| PROBLEM TO WORK ON |
When you copy from the entries that follow, take only the lines from the one with "R5: none -> 15k (BTN, GND)" down to the one with "U1: STM32F042F6 -> STM32F030F4", keeping both ends and dropping every picture.

| INPUT RECORDS |
※
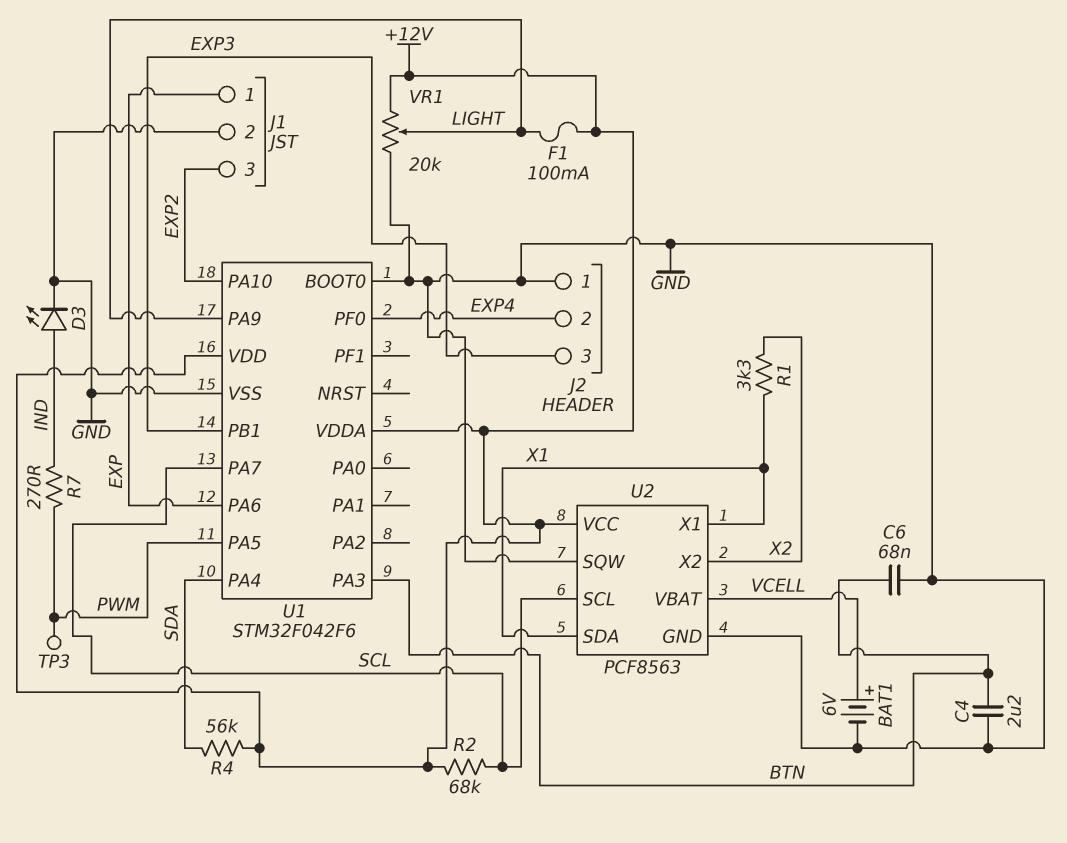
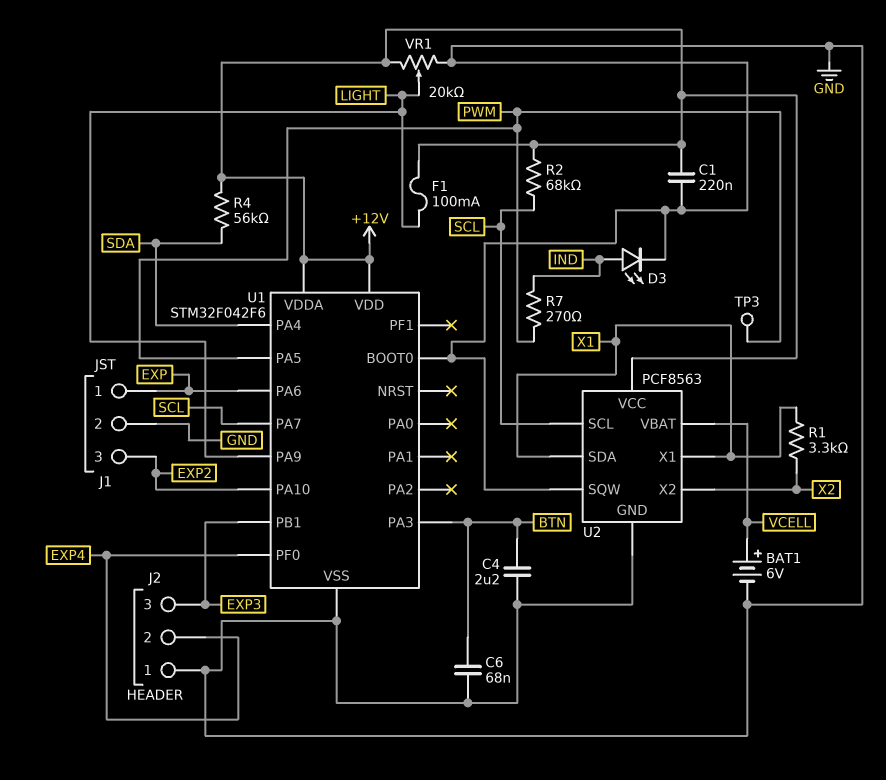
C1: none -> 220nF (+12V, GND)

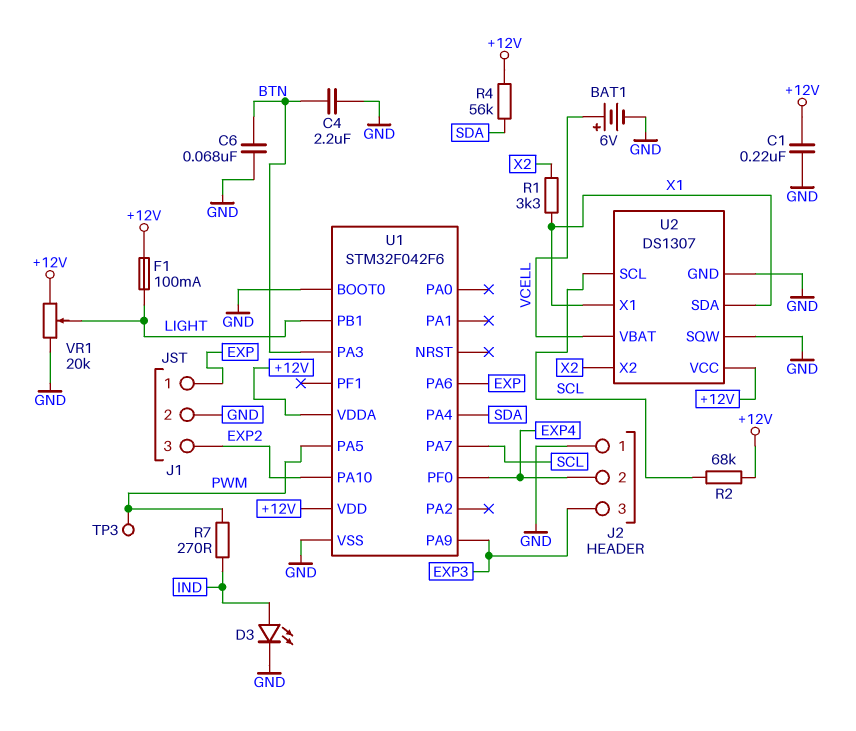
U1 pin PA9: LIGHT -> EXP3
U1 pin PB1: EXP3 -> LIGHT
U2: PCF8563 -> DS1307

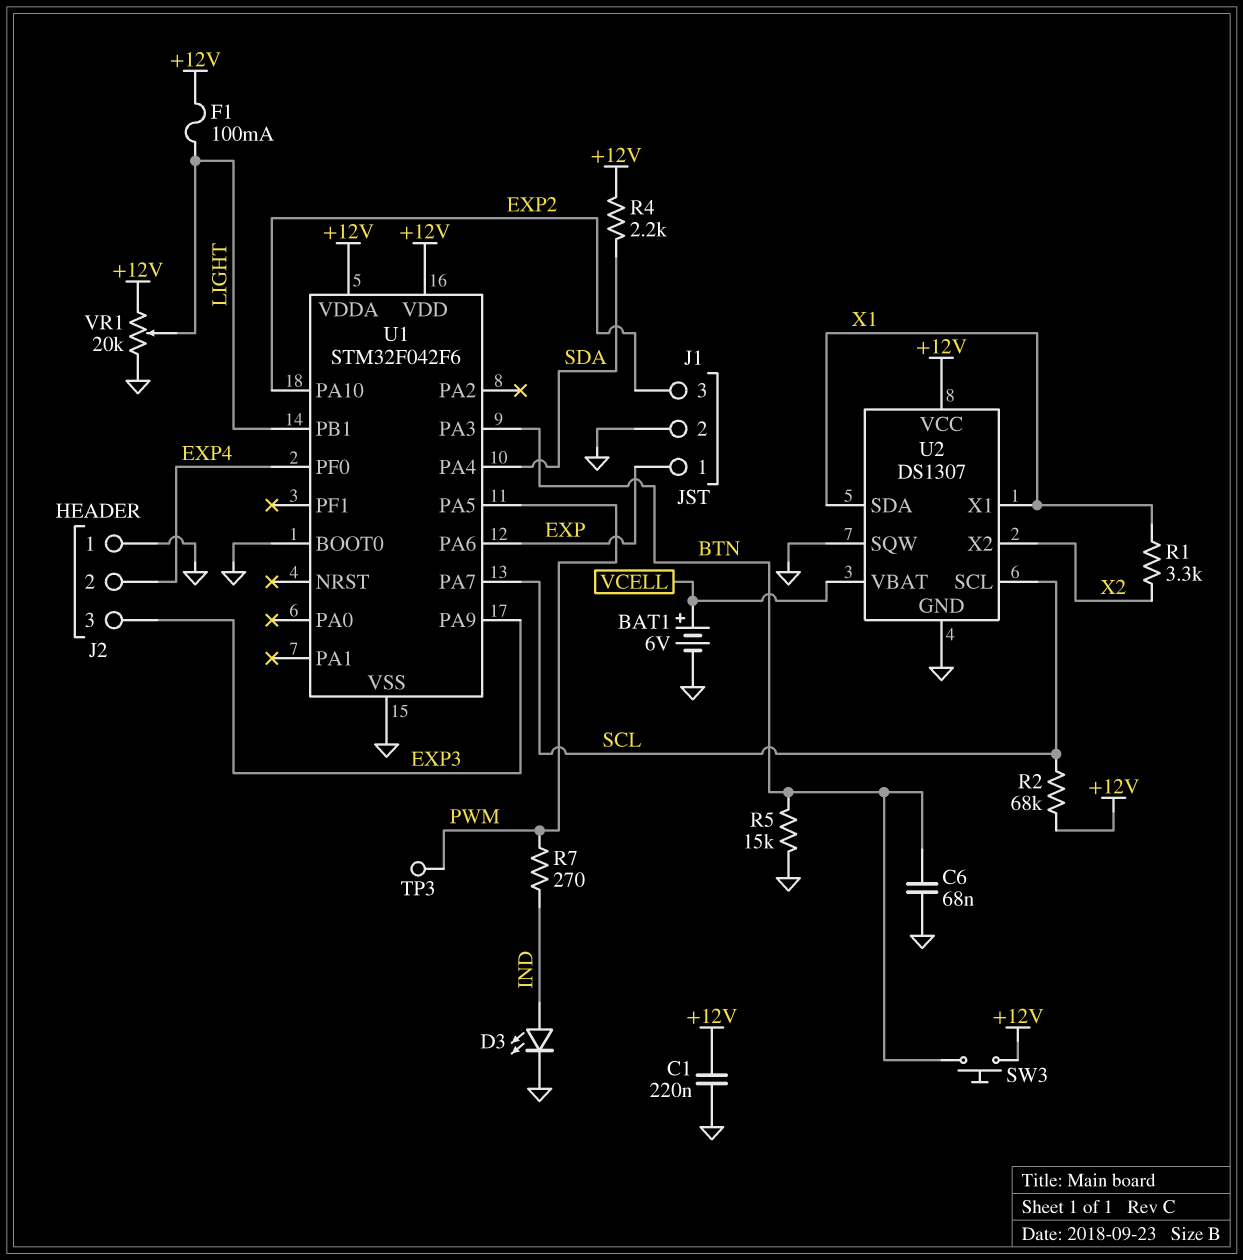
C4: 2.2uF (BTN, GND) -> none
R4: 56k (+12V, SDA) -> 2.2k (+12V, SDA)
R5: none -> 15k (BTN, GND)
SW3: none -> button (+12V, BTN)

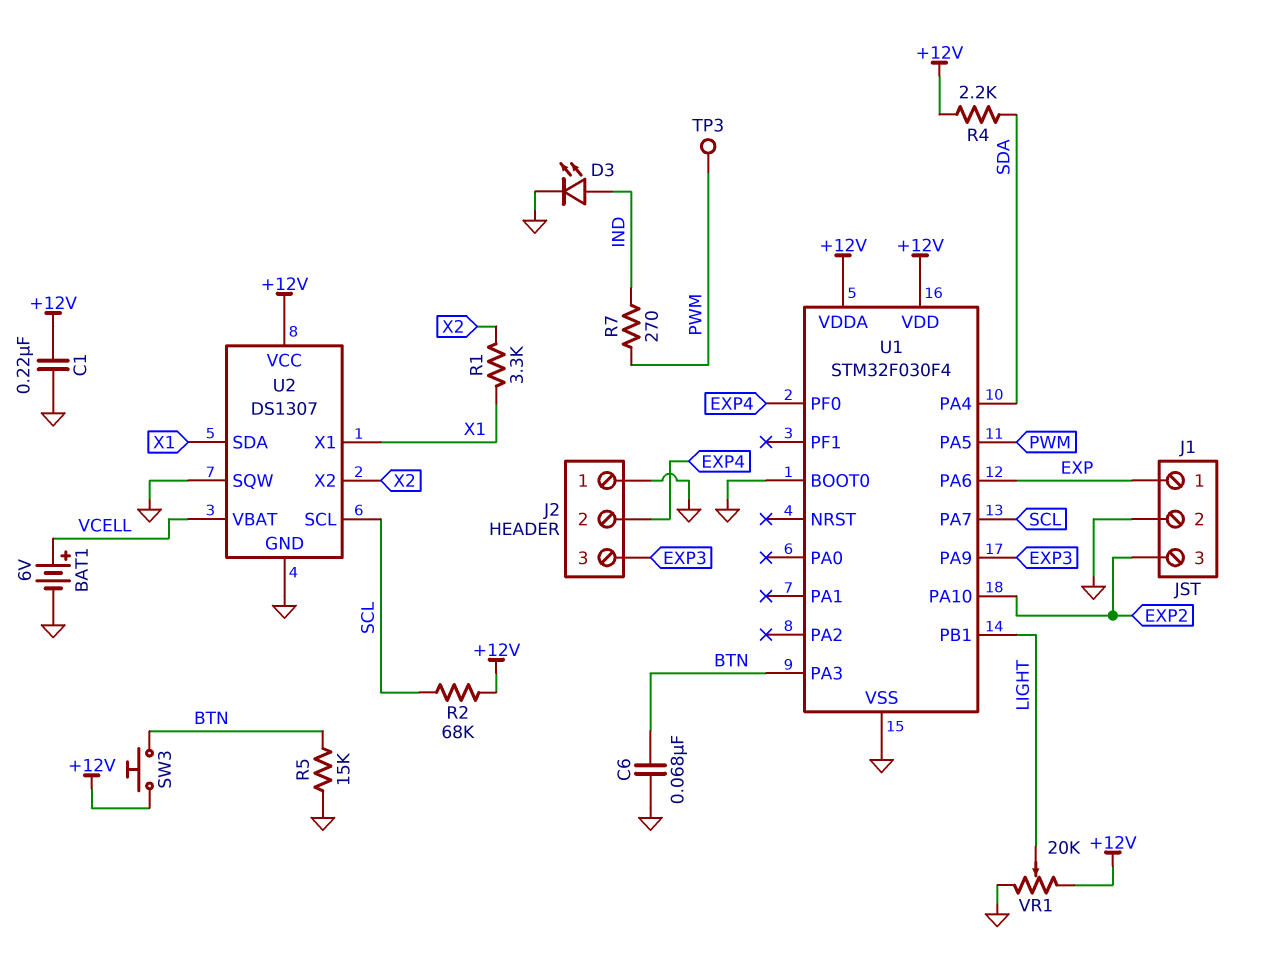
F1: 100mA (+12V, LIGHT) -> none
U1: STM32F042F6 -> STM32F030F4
※
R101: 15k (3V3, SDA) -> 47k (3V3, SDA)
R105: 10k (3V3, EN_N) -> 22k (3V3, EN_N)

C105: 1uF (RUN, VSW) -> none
※
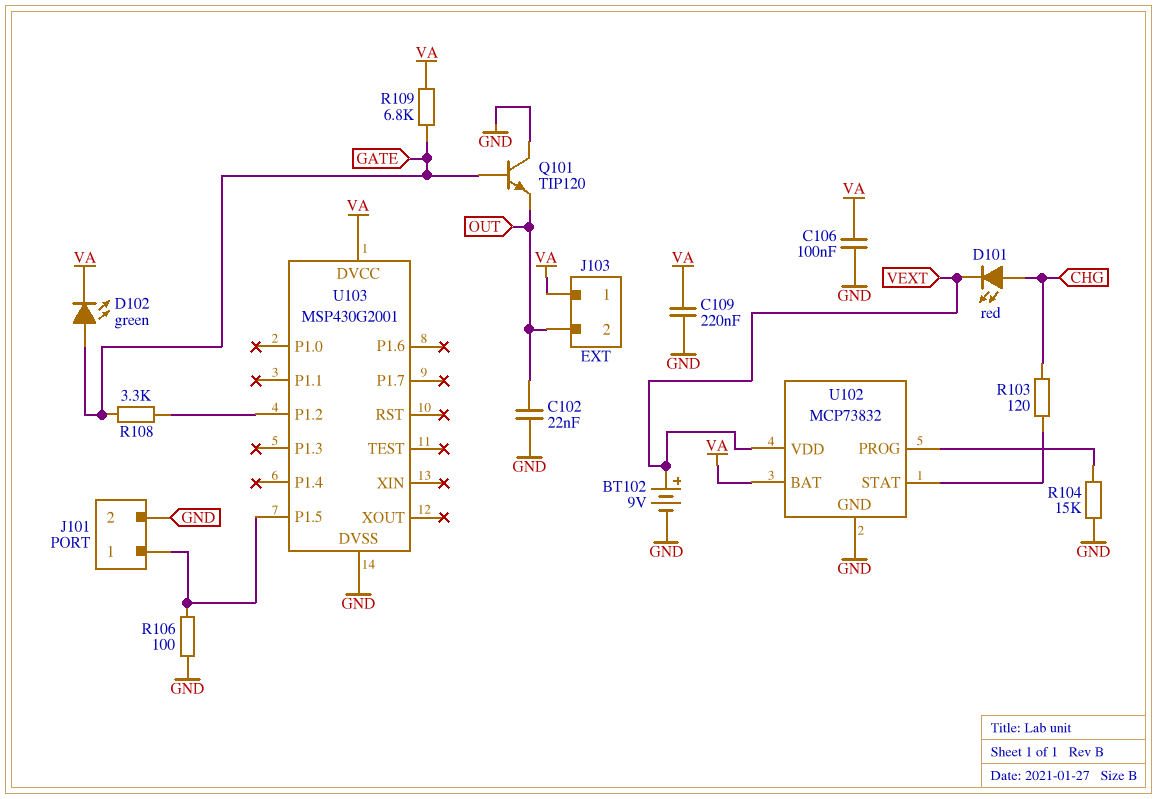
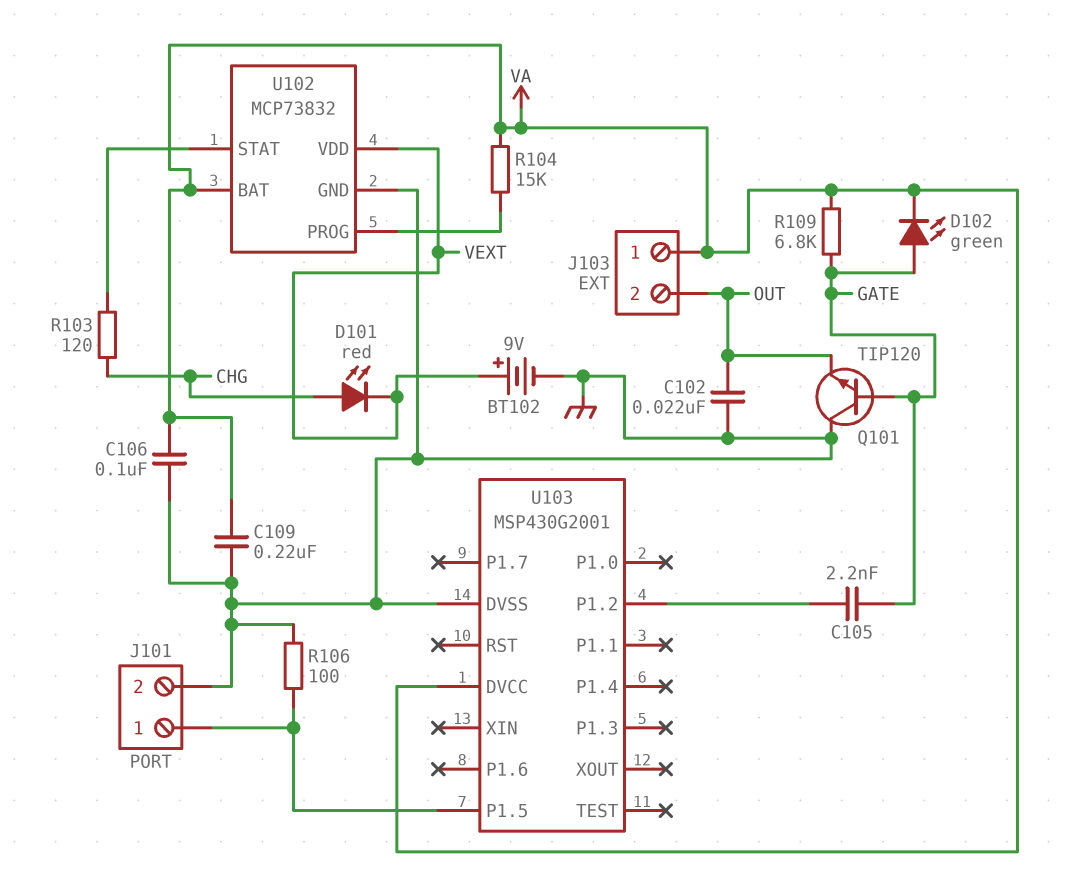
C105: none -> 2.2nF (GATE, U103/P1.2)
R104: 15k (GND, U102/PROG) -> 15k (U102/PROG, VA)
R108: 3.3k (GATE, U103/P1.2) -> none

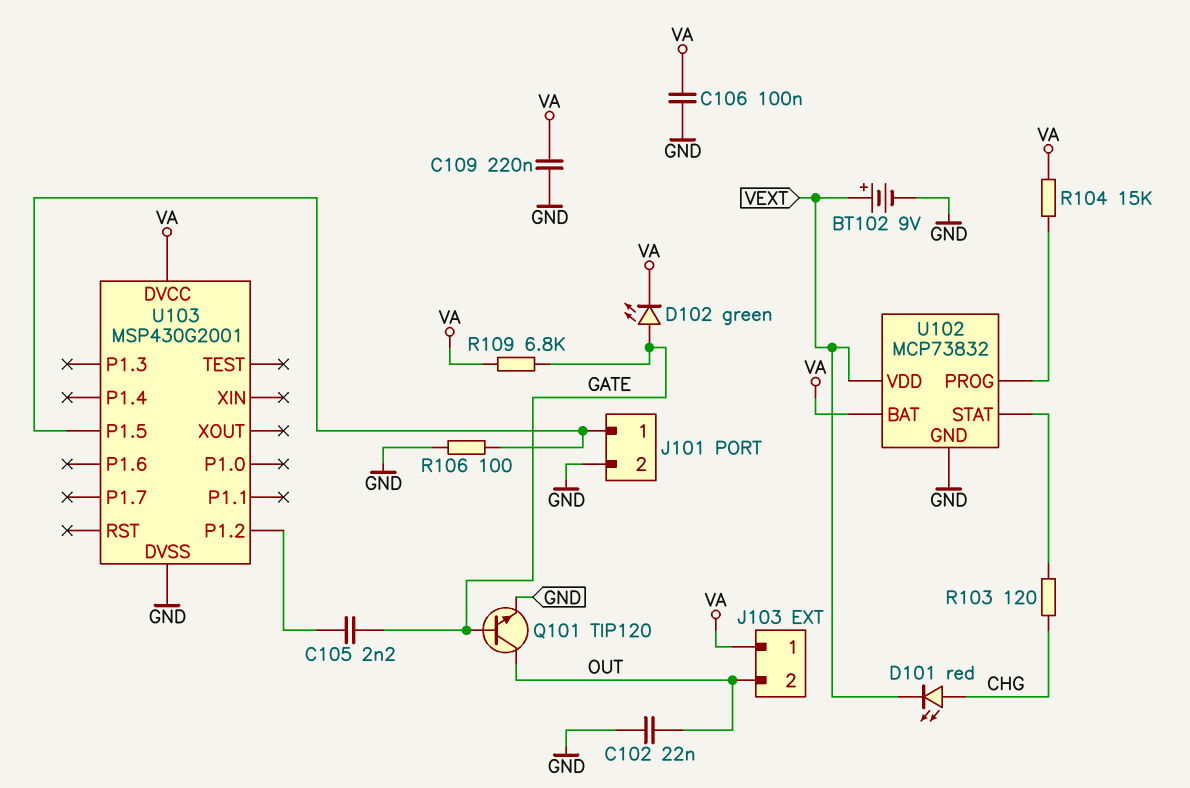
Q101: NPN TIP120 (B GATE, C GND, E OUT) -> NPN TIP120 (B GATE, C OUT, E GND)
※
| THE COMPLETED TASK |
R5: none -> 15k (BTN, GND)
SW3: none -> button (+12V, BTN)

F1: 100mA (+12V, LIGHT) -> none
U1: STM32F042F6 -> STM32F030F4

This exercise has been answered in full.